Problem description:
Return every item below word for word, leaving out the pictures.

*** Records shown Section Begins ***

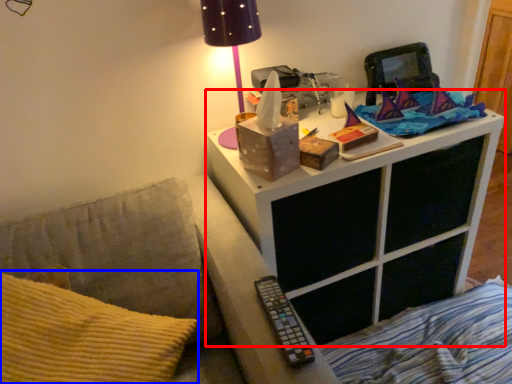
Question: Which of the following is the farthest to the observer, nightstand (highlighted by a red box) or throw pillow (highlighted by a blue box)?

Choices:
 (A) nightstand
 (B) throw pillow

Answer: (A)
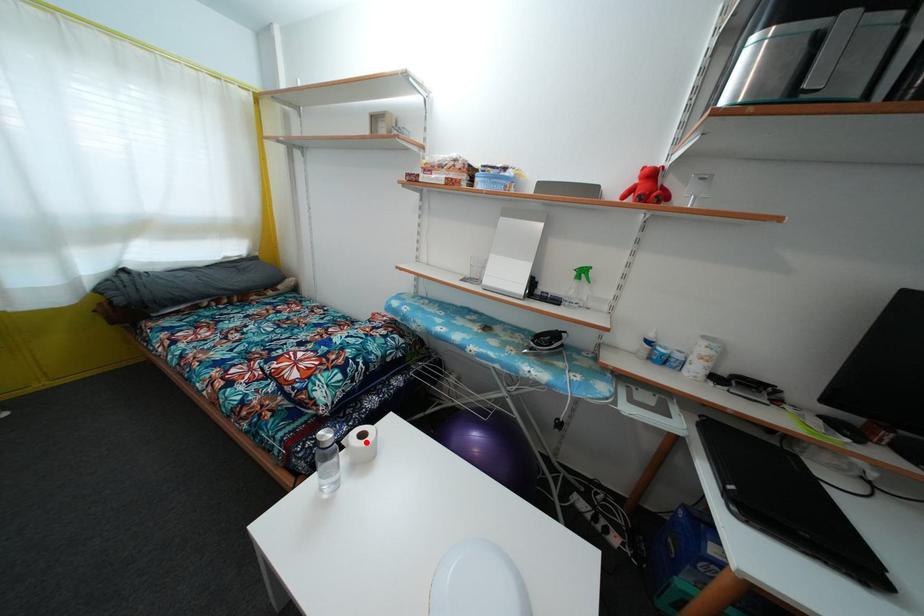
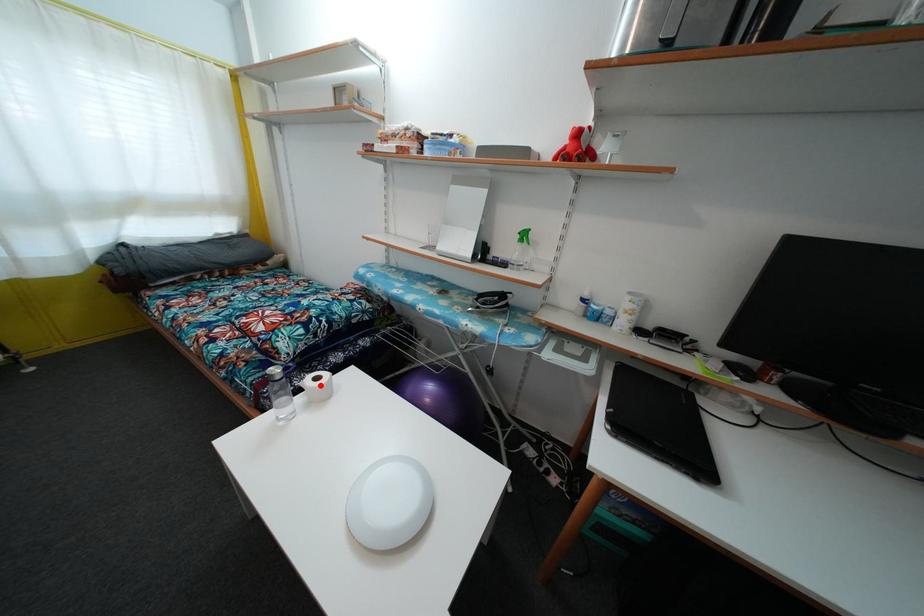
I am providing you with two images of the same scene from different viewpoints. A red point is marked on the first image and another point is marked on the second image. Do the highlighted points in image1 and image2 indicate the same real-world spot?

Yes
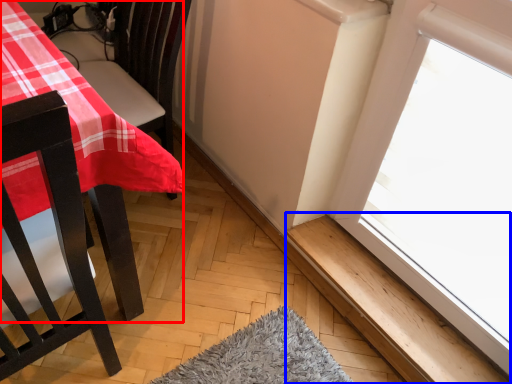
Question: Which object is closer to the camera taking this photo, table (highlighted by a red box) or window sill (highlighted by a blue box)?

Choices:
 (A) table
 (B) window sill

Answer: (A)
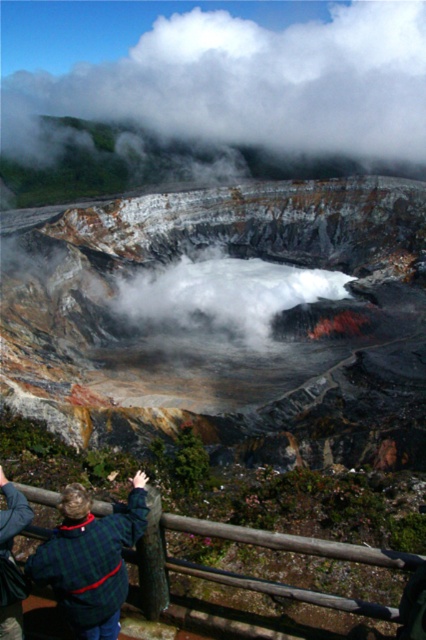
You are standing at the viewpoint overlooking the volcanic crater. You notice a green plaid sweater at lower left and a brown wooden rail at lower center. Which object is nearer to you?

The green plaid sweater at lower left is closer to the viewer than the brown wooden rail at lower center.

You are standing at the wooden railing at the viewpoint. You notice two points marked on the ground ahead of you. One is labeled as point (279, 532) and the other as point (17, 620). If you want to walk towards the crater edge, which point should you avoid stepping on to stay safe?

You should avoid stepping on point (279, 532) because it is behind point (17, 620), meaning it is farther from the railing and closer to the crater edge, which might be unsafe.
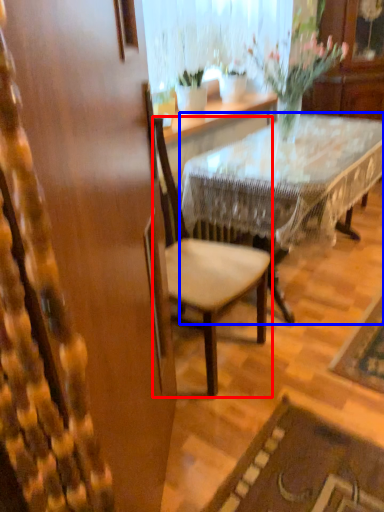
Question: Which object appears closest to the camera in this image, chair (highlighted by a red box) or desk (highlighted by a blue box)?

Choices:
 (A) chair
 (B) desk

Answer: (A)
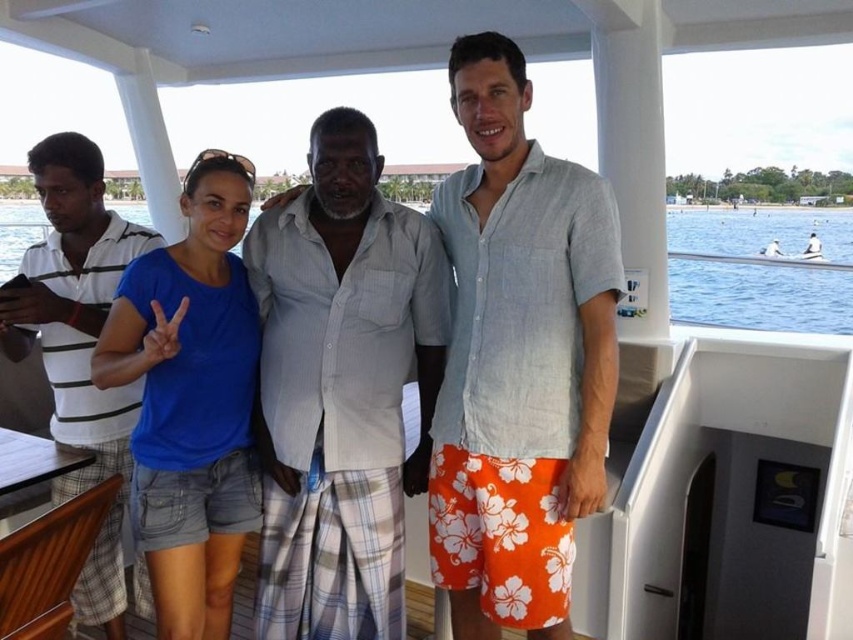
Question: Which object is the closest to the light gray striped shirt at center?

Choices:
 (A) blue water at center
 (B) orange floral shorts at center
 (C) light blue linen shirt at center

Answer: (C)

Question: Is white striped polo shirt at left bigger than orange floral shorts at center?

Choices:
 (A) yes
 (B) no

Answer: (A)

Question: Can you confirm if light gray striped shirt at center is thinner than white striped polo shirt at left?

Choices:
 (A) yes
 (B) no

Answer: (B)

Question: Among these points, which one is farthest from the camera?

Choices:
 (A) tap(781, 221)
 (B) tap(403, 474)
 (C) tap(172, 589)
 (D) tap(71, 396)

Answer: (A)

Question: Among these objects, which one is farthest from the camera?

Choices:
 (A) light blue linen shirt at center
 (B) light gray striped shirt at center
 (C) orange floral shorts at center
 (D) blue water at center

Answer: (C)

Question: Can you confirm if blue cotton shirt at center is bigger than white striped polo shirt at left?

Choices:
 (A) no
 (B) yes

Answer: (A)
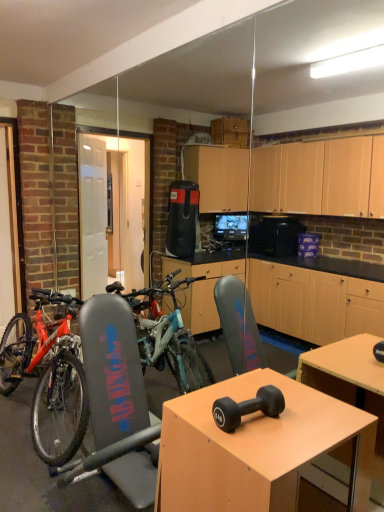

*** Records shown Section Ends ***

Solution for this task:
Question: Which of the following is the farthest to the observer, nightstand (highlighted by a red box) or throw pillow (highlighted by a blue box)?

Choices:
 (A) nightstand
 (B) throw pillow

Answer: (A)
I am providing you with two images of the same scene from different viewpoints. A red point is marked on the first image and another point is marked on the second image. Do the highlighted points in image1 and image2 indicate the same real-world spot?

Yes
Question: Which object is closer to the camera taking this photo, table (highlighted by a red box) or window sill (highlighted by a blue box)?

Choices:
 (A) table
 (B) window sill

Answer: (A)
You are standing at the viewpoint overlooking the volcanic crater. You notice a green plaid sweater at lower left and a brown wooden rail at lower center. Which object is nearer to you?

The green plaid sweater at lower left is closer to the viewer than the brown wooden rail at lower center.

You are standing at the wooden railing at the viewpoint. You notice two points marked on the ground ahead of you. One is labeled as point (279, 532) and the other as point (17, 620). If you want to walk towards the crater edge, which point should you avoid stepping on to stay safe?

You should avoid stepping on point (279, 532) because it is behind point (17, 620), meaning it is farther from the railing and closer to the crater edge, which might be unsafe.
Question: Which object appears closest to the camera in this image, chair (highlighted by a red box) or desk (highlighted by a blue box)?

Choices:
 (A) chair
 (B) desk

Answer: (A)
Question: Which object is the closest to the light gray striped shirt at center?

Choices:
 (A) blue water at center
 (B) orange floral shorts at center
 (C) light blue linen shirt at center

Answer: (C)

Question: Is white striped polo shirt at left bigger than orange floral shorts at center?

Choices:
 (A) yes
 (B) no

Answer: (A)

Question: Can you confirm if light gray striped shirt at center is thinner than white striped polo shirt at left?

Choices:
 (A) yes
 (B) no

Answer: (B)

Question: Among these points, which one is farthest from the camera?

Choices:
 (A) tap(781, 221)
 (B) tap(403, 474)
 (C) tap(172, 589)
 (D) tap(71, 396)

Answer: (A)

Question: Among these objects, which one is farthest from the camera?

Choices:
 (A) light blue linen shirt at center
 (B) light gray striped shirt at center
 (C) orange floral shorts at center
 (D) blue water at center

Answer: (C)

Question: Can you confirm if blue cotton shirt at center is bigger than white striped polo shirt at left?

Choices:
 (A) no
 (B) yes

Answer: (A)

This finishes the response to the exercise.